■ Try it: Which lines below contain "DRIVER"? Pull them out.
━━ Source data
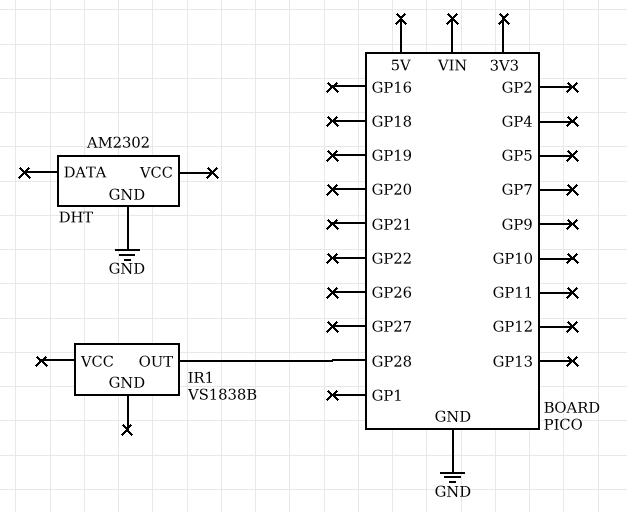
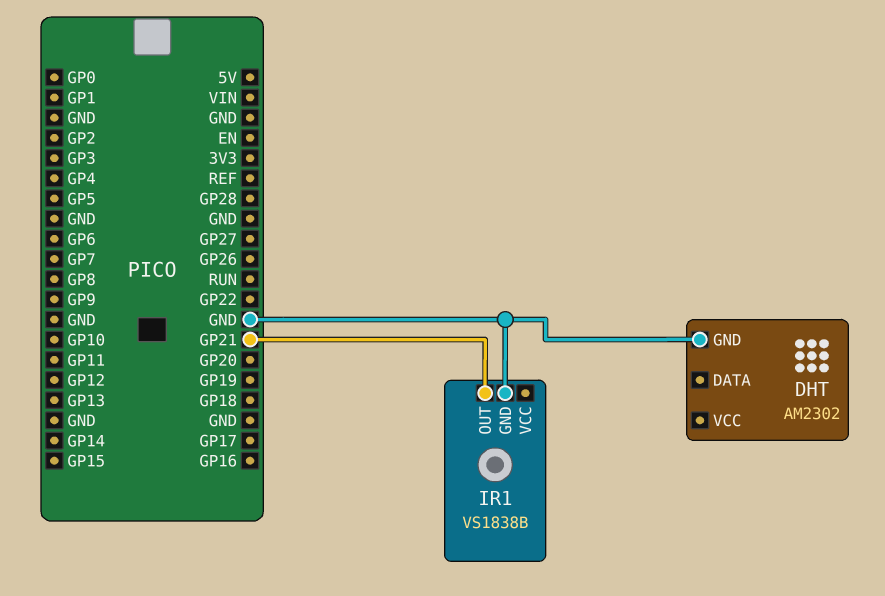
IR1 pin GND: none -> GND
IR1 pin OUT: GP28 -> GP21

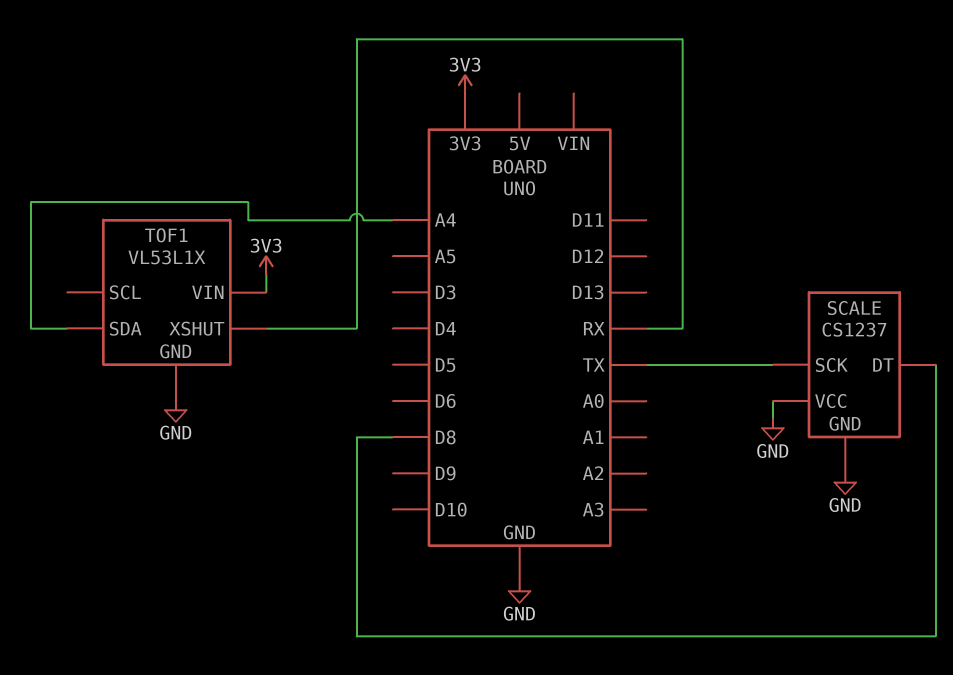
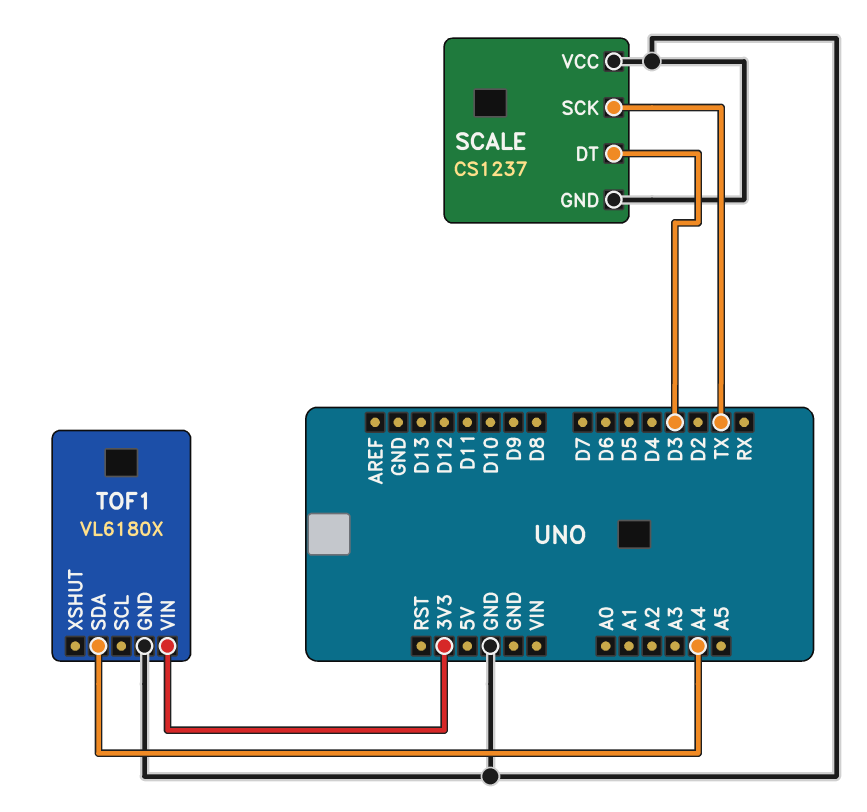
SCALE pin DT: D8 -> D3
TOF1: VL53L1X -> VL6180X
TOF1 pin XSHUT: RX -> none

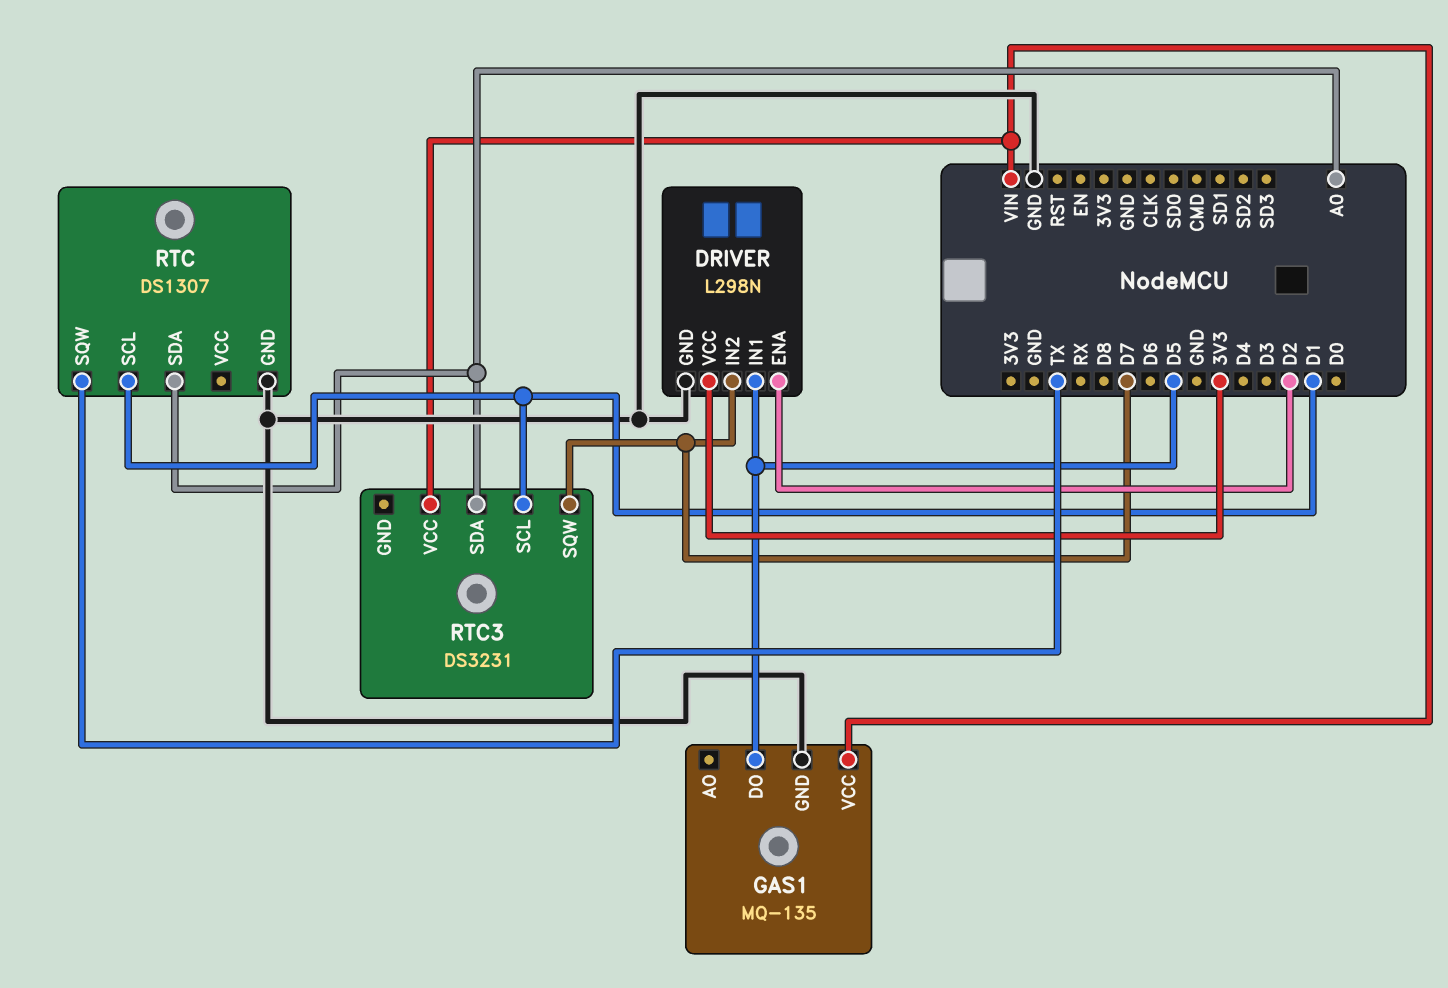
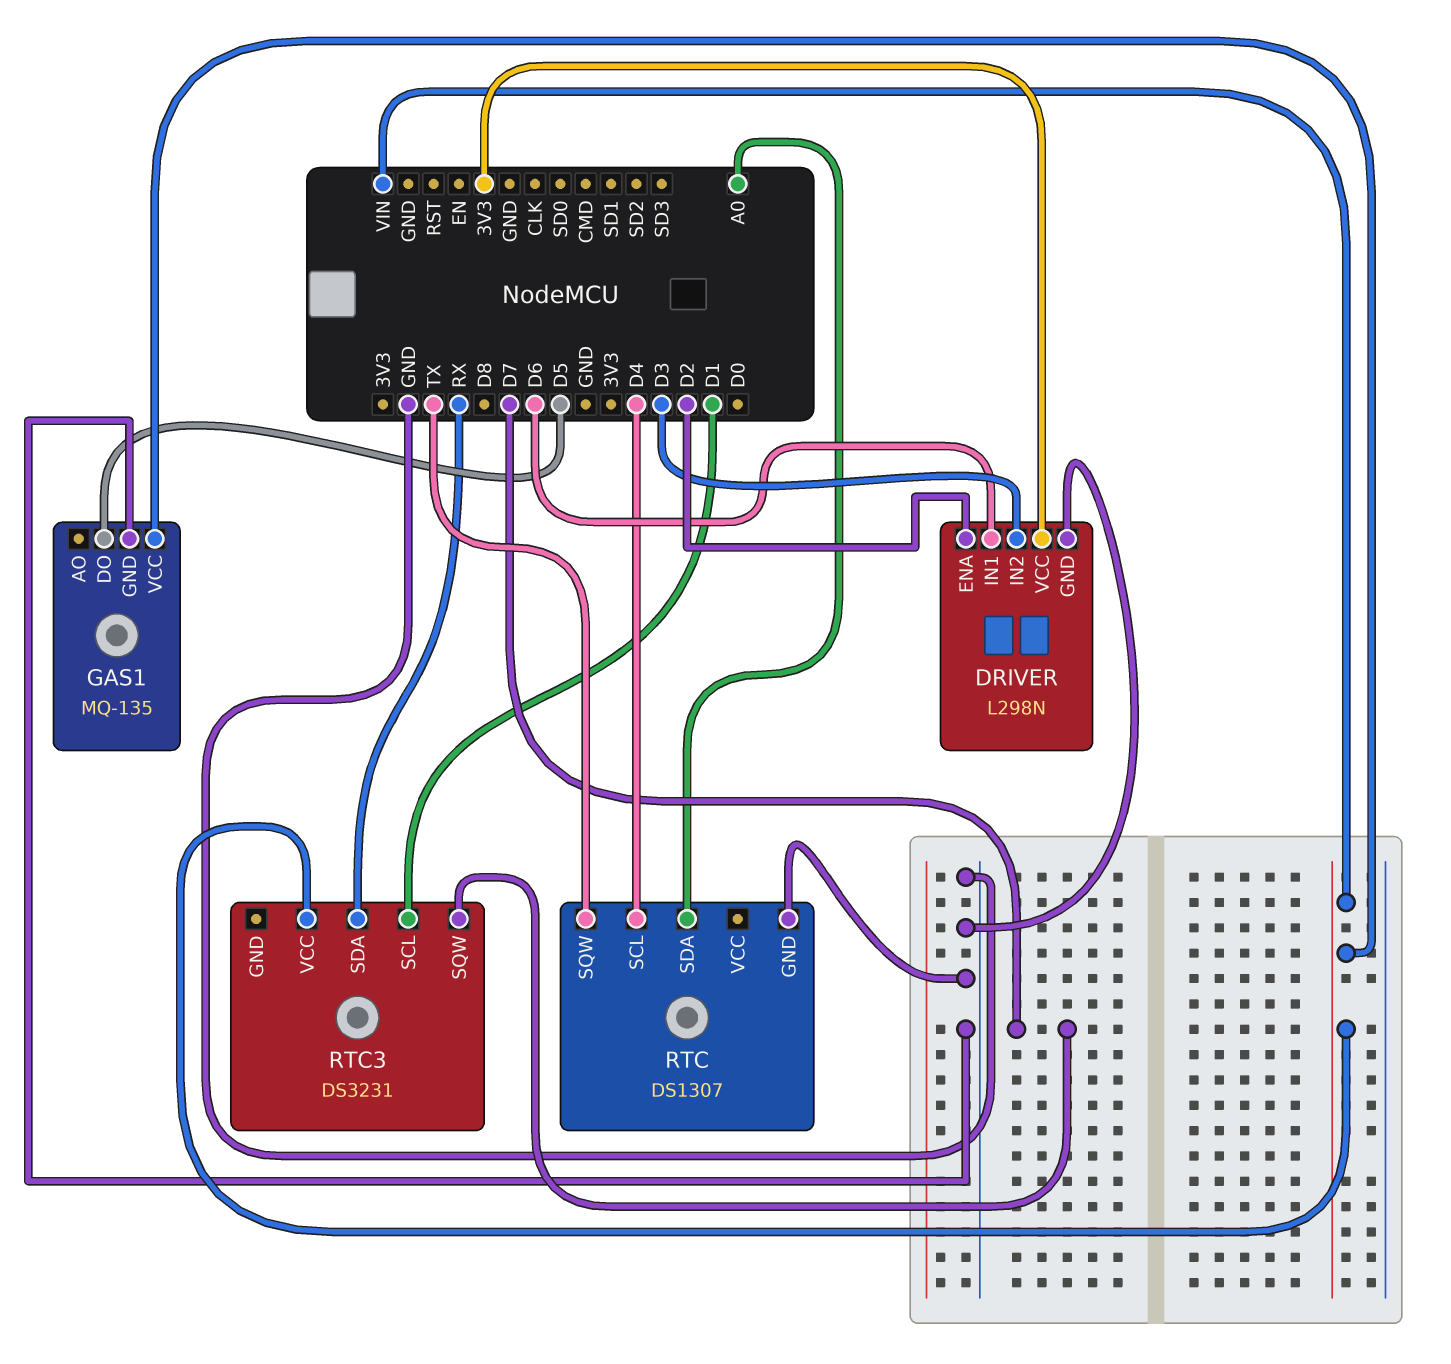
DRIVER pin IN1: D5 -> D6
DRIVER pin IN2: D7 -> D3
RTC pin SCL: D1 -> D4
RTC3 pin SDA: A0 -> RX

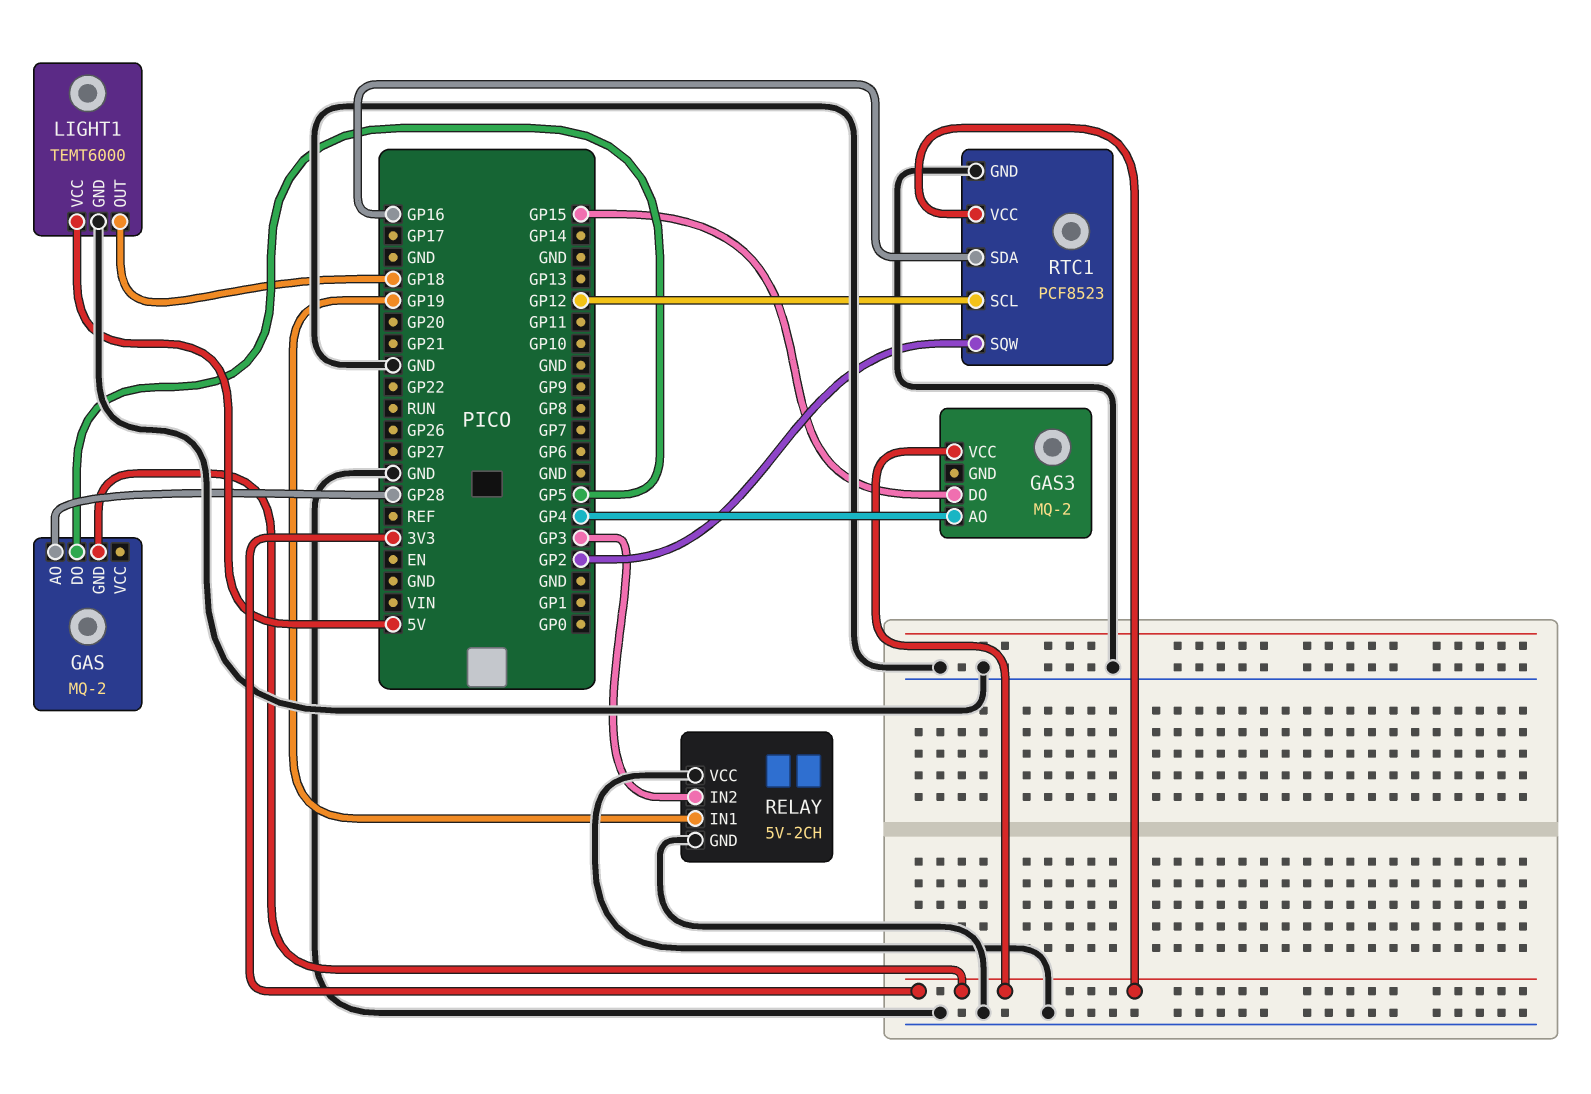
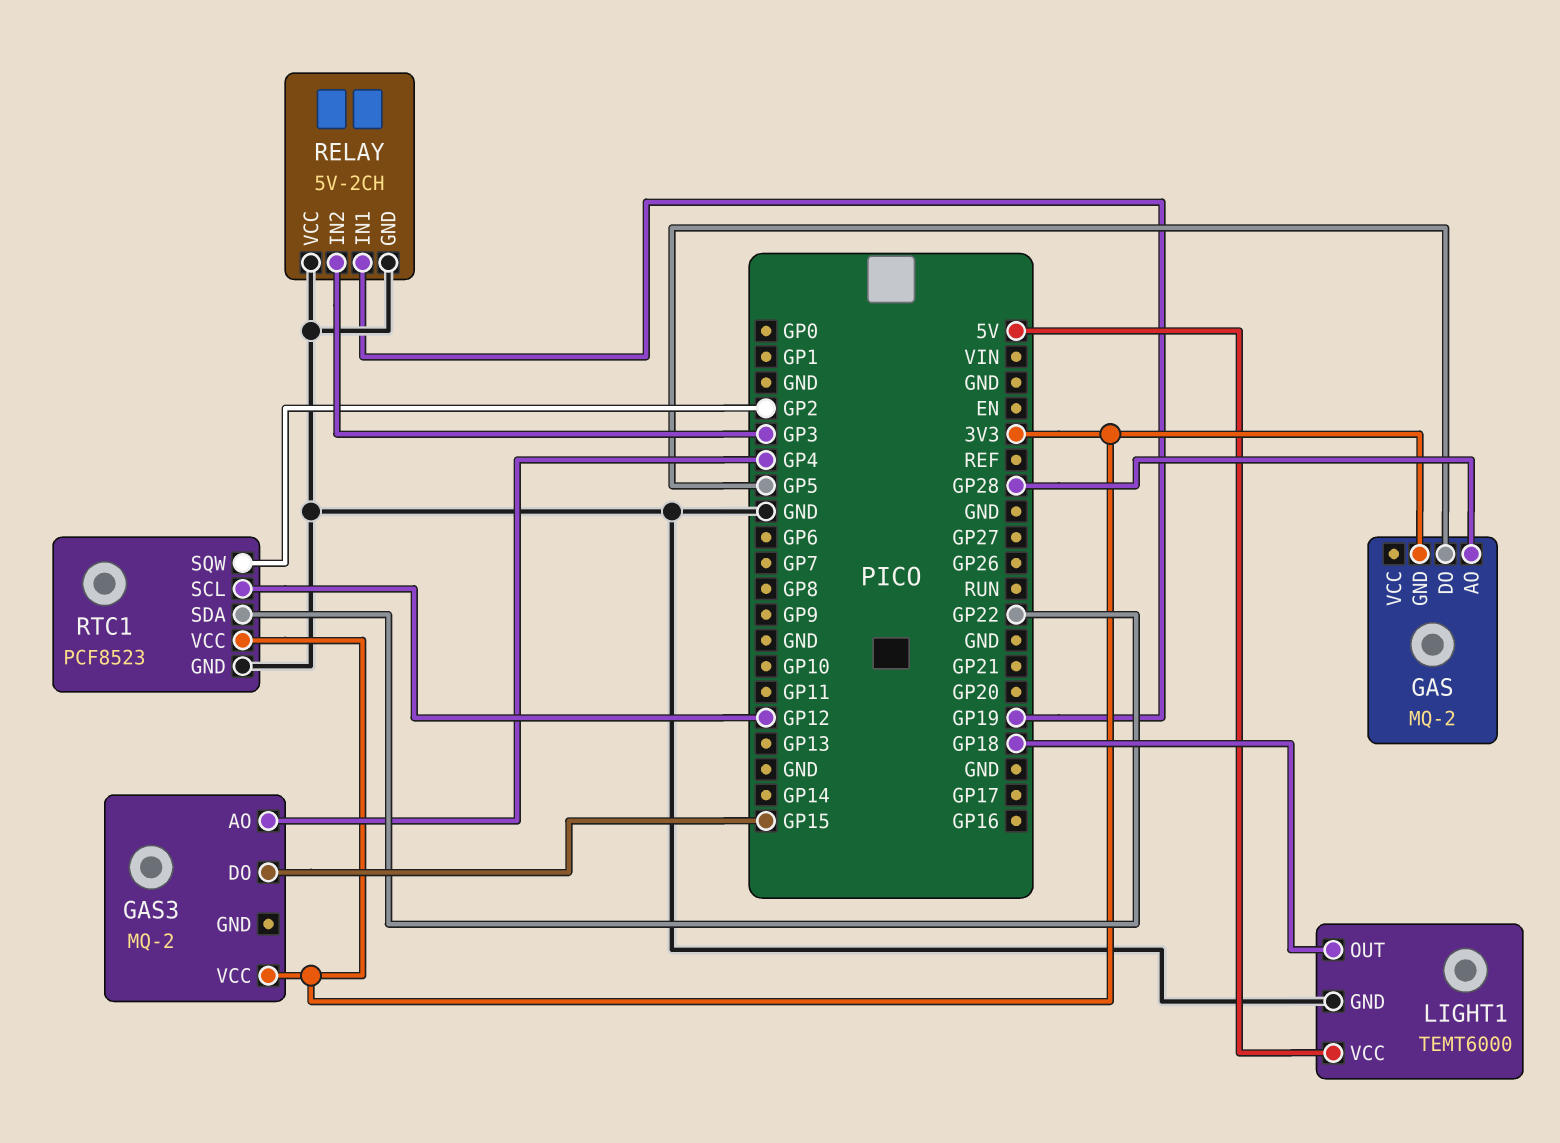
RTC1 pin SDA: GP16 -> GP22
━━━━
■ Solution:
DRIVER pin IN1: D5 -> D6
DRIVER pin IN2: D7 -> D3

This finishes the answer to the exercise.